• WHAT THE TASK ASKS:
Restate the listing below word for word, omitting any images.

• DATA FOR THIS EXERCISE:
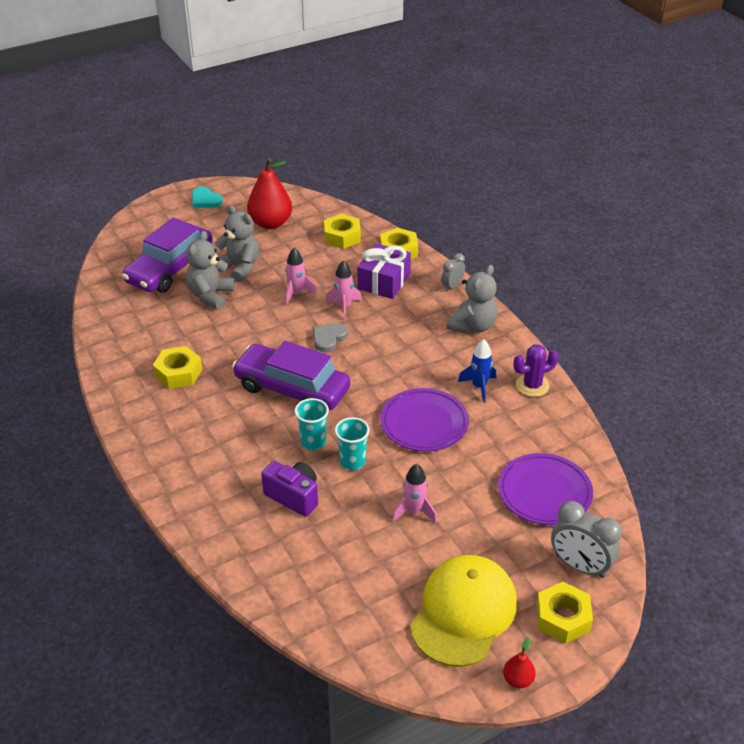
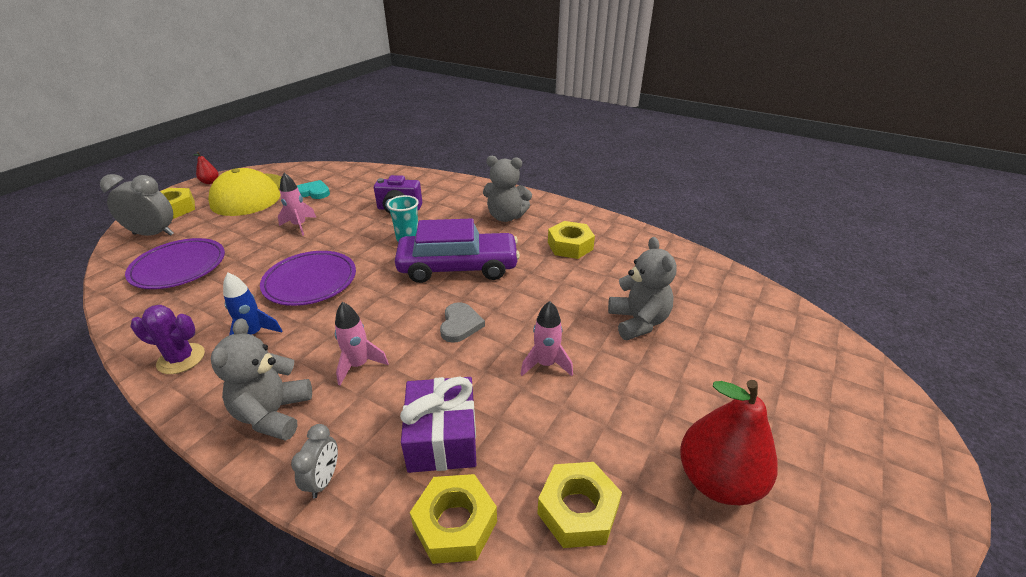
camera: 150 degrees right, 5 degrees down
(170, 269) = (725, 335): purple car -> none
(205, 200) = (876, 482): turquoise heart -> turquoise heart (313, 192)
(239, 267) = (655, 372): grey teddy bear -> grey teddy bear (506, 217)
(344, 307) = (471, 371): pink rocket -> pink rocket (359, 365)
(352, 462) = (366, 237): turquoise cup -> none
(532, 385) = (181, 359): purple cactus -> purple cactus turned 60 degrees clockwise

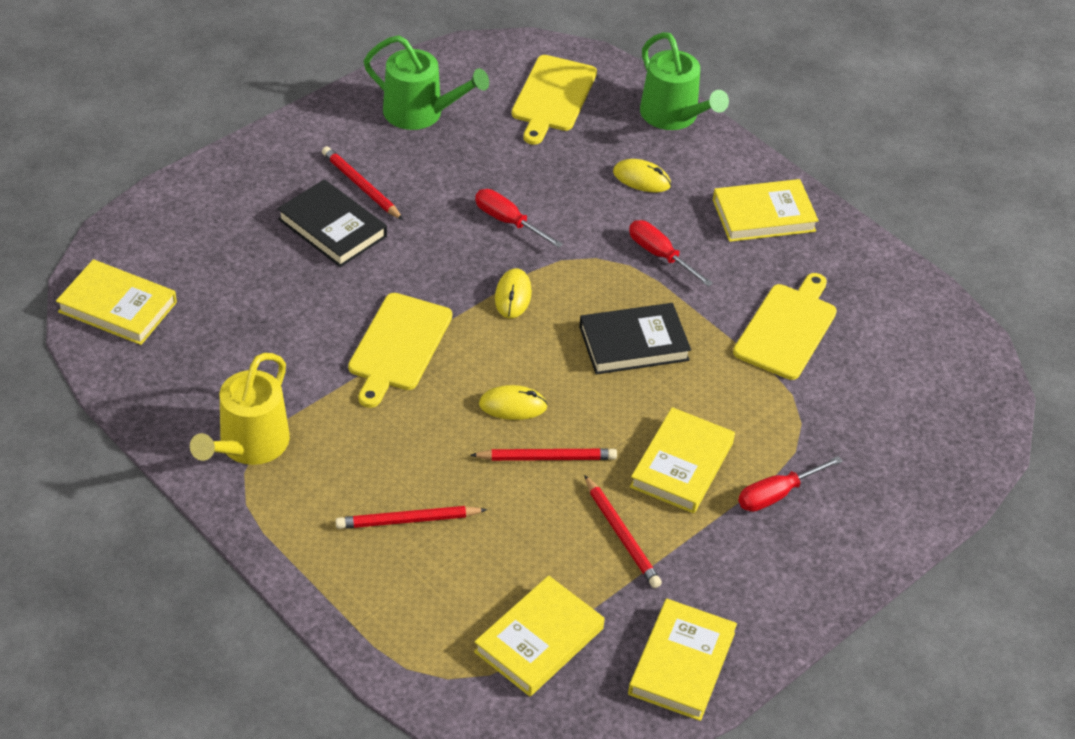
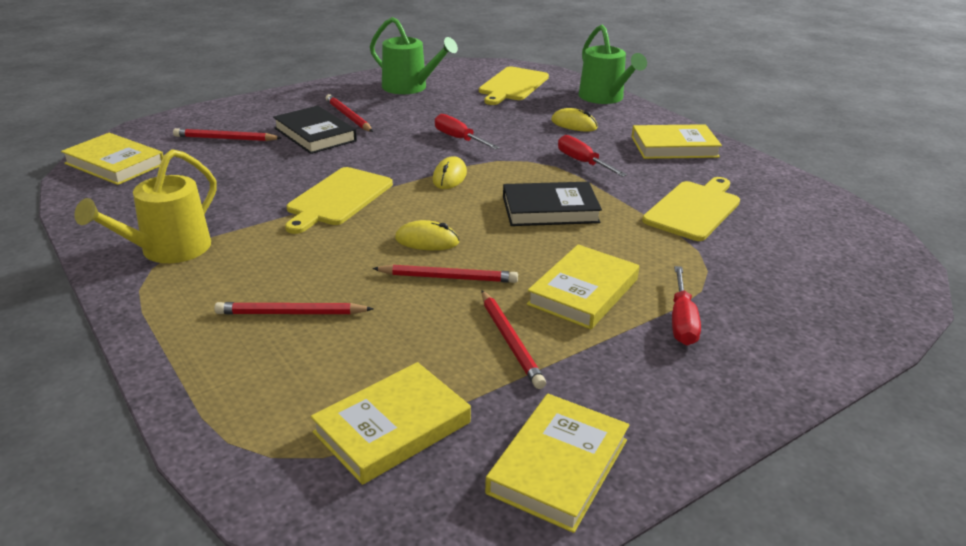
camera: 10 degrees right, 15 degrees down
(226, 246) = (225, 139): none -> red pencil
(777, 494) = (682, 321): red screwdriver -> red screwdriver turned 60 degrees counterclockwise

• PROBLEM SOLUTION:
camera: 150 degrees right, 5 degrees down
(170, 269) = (725, 335): purple car -> none
(205, 200) = (876, 482): turquoise heart -> turquoise heart (313, 192)
(239, 267) = (655, 372): grey teddy bear -> grey teddy bear (506, 217)
(344, 307) = (471, 371): pink rocket -> pink rocket (359, 365)
(352, 462) = (366, 237): turquoise cup -> none
(532, 385) = (181, 359): purple cactus -> purple cactus turned 60 degrees clockwise

camera: 10 degrees right, 15 degrees down
(226, 246) = (225, 139): none -> red pencil
(777, 494) = (682, 321): red screwdriver -> red screwdriver turned 60 degrees counterclockwise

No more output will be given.